EXERCISE TASK: Reproduce the listing from its first line through the line containing "yellow cross: moved 4 px right, 4 px down", substituting "turned" for every "rotated" and leaving everything else unchanged.

RECORDS SUPPLIED:
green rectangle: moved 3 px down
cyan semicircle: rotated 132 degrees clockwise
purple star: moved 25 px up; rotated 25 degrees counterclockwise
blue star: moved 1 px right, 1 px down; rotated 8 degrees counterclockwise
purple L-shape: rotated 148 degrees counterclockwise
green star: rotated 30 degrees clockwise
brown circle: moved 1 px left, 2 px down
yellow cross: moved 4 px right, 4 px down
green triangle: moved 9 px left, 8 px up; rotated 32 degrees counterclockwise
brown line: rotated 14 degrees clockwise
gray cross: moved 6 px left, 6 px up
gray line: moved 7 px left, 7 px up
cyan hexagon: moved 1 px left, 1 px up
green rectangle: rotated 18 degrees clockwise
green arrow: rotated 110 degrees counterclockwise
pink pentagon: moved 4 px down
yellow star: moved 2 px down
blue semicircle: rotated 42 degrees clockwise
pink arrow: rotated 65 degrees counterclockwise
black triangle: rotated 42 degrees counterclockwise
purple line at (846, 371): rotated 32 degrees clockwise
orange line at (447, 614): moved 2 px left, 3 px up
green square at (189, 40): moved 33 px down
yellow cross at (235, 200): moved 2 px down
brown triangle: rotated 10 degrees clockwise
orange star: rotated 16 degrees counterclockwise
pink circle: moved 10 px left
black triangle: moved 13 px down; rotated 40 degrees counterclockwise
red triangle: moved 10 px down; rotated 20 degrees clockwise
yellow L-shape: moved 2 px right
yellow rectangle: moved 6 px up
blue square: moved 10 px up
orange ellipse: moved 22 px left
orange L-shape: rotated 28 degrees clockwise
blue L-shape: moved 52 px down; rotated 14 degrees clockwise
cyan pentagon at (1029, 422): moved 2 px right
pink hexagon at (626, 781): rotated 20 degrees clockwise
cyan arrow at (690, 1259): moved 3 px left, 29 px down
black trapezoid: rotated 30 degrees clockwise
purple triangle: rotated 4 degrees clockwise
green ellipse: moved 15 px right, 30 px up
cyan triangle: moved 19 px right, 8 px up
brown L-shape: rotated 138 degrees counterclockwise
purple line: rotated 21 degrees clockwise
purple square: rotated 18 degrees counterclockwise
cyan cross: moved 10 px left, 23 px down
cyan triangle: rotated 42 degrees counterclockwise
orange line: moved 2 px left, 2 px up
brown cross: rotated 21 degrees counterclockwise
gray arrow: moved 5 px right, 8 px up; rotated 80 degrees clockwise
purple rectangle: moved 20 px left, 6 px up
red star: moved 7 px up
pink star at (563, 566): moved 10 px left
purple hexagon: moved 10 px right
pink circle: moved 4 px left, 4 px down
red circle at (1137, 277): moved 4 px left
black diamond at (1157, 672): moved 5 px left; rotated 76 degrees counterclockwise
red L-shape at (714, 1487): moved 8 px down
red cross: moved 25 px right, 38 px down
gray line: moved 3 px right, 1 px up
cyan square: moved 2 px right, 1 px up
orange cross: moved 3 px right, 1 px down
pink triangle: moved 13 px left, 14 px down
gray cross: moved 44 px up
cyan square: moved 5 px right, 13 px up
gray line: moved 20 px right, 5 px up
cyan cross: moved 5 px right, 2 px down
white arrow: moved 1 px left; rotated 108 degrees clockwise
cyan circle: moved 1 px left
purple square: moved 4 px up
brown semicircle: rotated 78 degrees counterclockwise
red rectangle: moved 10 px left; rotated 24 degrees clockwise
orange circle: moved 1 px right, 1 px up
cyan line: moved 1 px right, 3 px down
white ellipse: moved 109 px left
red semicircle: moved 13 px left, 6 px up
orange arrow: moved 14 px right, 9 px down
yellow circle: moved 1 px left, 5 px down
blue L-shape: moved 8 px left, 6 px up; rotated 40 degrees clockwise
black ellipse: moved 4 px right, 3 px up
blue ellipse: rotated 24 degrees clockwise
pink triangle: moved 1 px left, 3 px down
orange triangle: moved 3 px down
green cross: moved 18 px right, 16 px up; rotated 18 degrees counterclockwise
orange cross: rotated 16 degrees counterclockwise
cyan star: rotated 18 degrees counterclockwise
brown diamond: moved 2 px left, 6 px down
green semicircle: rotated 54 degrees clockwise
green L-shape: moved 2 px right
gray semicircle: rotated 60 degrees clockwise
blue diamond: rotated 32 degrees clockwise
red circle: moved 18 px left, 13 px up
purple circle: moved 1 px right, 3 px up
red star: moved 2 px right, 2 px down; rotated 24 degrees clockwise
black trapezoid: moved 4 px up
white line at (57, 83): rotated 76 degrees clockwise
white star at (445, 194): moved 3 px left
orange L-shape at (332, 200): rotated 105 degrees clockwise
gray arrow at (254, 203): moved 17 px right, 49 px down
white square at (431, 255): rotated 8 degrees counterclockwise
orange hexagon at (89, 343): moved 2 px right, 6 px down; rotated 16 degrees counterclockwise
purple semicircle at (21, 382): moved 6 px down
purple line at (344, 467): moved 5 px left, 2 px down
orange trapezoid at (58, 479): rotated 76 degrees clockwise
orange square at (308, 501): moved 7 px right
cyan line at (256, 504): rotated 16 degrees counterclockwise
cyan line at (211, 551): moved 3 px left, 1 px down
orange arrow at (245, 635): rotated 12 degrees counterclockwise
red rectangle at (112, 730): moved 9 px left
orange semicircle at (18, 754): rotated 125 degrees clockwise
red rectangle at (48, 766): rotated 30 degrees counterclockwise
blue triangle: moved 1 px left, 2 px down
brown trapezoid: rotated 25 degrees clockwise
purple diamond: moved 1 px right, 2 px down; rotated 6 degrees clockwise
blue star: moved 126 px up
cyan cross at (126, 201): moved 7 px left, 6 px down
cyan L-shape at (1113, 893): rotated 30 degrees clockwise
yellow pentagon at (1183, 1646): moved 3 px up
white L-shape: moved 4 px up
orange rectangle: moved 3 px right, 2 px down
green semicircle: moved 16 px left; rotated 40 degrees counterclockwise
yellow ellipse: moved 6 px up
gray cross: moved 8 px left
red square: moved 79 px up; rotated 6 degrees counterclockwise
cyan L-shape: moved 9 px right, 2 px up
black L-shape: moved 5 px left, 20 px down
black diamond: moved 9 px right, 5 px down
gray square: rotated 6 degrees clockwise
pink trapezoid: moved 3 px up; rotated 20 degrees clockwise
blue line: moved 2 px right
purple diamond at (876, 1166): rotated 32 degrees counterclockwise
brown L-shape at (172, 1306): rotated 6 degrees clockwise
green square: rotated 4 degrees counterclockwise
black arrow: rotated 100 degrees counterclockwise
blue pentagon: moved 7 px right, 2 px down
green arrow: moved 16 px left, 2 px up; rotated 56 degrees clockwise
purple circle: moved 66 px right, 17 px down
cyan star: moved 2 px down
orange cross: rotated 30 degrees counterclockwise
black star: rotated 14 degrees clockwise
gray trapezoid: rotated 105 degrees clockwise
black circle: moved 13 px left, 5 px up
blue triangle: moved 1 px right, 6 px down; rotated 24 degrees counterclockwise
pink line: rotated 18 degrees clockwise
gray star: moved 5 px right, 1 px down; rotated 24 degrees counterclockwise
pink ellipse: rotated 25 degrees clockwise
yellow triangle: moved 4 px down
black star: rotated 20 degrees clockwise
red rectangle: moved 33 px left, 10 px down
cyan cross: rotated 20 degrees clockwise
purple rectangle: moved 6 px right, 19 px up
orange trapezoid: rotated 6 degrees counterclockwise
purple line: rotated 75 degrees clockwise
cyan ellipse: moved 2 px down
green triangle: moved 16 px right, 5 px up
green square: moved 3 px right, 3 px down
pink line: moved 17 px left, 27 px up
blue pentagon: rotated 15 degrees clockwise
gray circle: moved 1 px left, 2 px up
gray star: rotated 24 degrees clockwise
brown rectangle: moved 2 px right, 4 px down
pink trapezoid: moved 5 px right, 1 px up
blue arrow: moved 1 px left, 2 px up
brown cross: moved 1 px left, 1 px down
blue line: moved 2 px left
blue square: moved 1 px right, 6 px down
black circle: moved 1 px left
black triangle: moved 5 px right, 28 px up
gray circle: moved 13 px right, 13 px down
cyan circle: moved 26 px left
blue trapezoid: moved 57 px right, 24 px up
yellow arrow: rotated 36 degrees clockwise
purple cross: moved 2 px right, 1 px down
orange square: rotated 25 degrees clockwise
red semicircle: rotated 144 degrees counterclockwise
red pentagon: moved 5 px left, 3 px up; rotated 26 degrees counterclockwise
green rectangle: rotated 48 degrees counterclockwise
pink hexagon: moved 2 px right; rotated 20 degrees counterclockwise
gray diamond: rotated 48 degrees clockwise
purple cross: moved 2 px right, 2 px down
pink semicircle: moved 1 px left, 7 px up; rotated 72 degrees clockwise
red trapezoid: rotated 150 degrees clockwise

FINISHED ANSWER:
green rectangle: moved 3 px down
cyan semicircle: turned 132 degrees clockwise
purple star: moved 25 px up; turned 25 degrees counterclockwise
blue star: moved 1 px right, 1 px down; turned 8 degrees counterclockwise
purple L-shape: turned 148 degrees counterclockwise
green star: turned 30 degrees clockwise
brown circle: moved 1 px left, 2 px down
yellow cross: moved 4 px right, 4 px down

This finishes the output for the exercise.